▸ TASK OBJECTIVE
Print every entry from the line containing "green pentagon: moved 1 px left" down to the line containing "yellow hexagon: moved", including both of those lines, without changing anything.

▸ STORED RECORDS
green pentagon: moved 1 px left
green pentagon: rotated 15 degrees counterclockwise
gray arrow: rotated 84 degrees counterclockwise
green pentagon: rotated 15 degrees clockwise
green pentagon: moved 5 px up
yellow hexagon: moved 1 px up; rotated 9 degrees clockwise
==
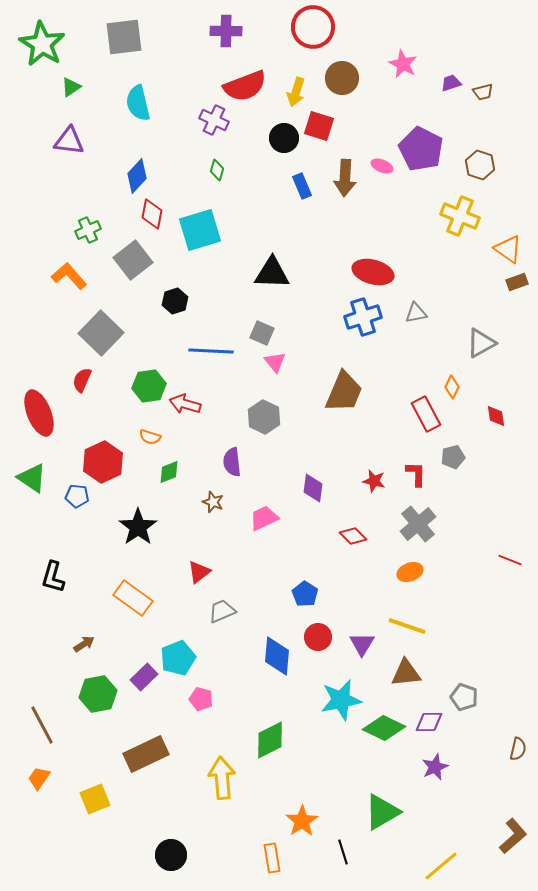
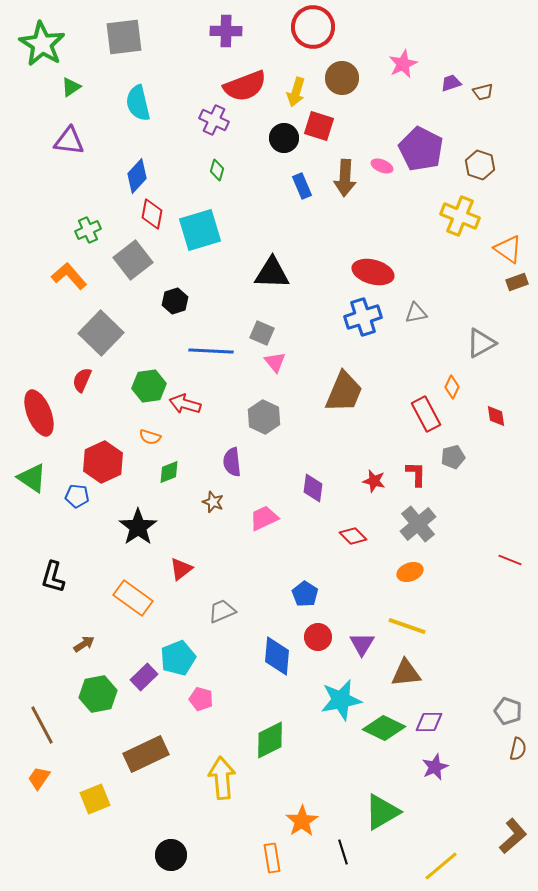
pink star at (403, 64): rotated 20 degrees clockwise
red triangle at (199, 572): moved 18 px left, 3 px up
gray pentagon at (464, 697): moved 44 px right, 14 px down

▸ TASK RESPONSE
green pentagon: moved 1 px left
green pentagon: rotated 15 degrees counterclockwise
gray arrow: rotated 84 degrees counterclockwise
green pentagon: rotated 15 degrees clockwise
green pentagon: moved 5 px up
yellow hexagon: moved 1 px up; rotated 9 degrees clockwise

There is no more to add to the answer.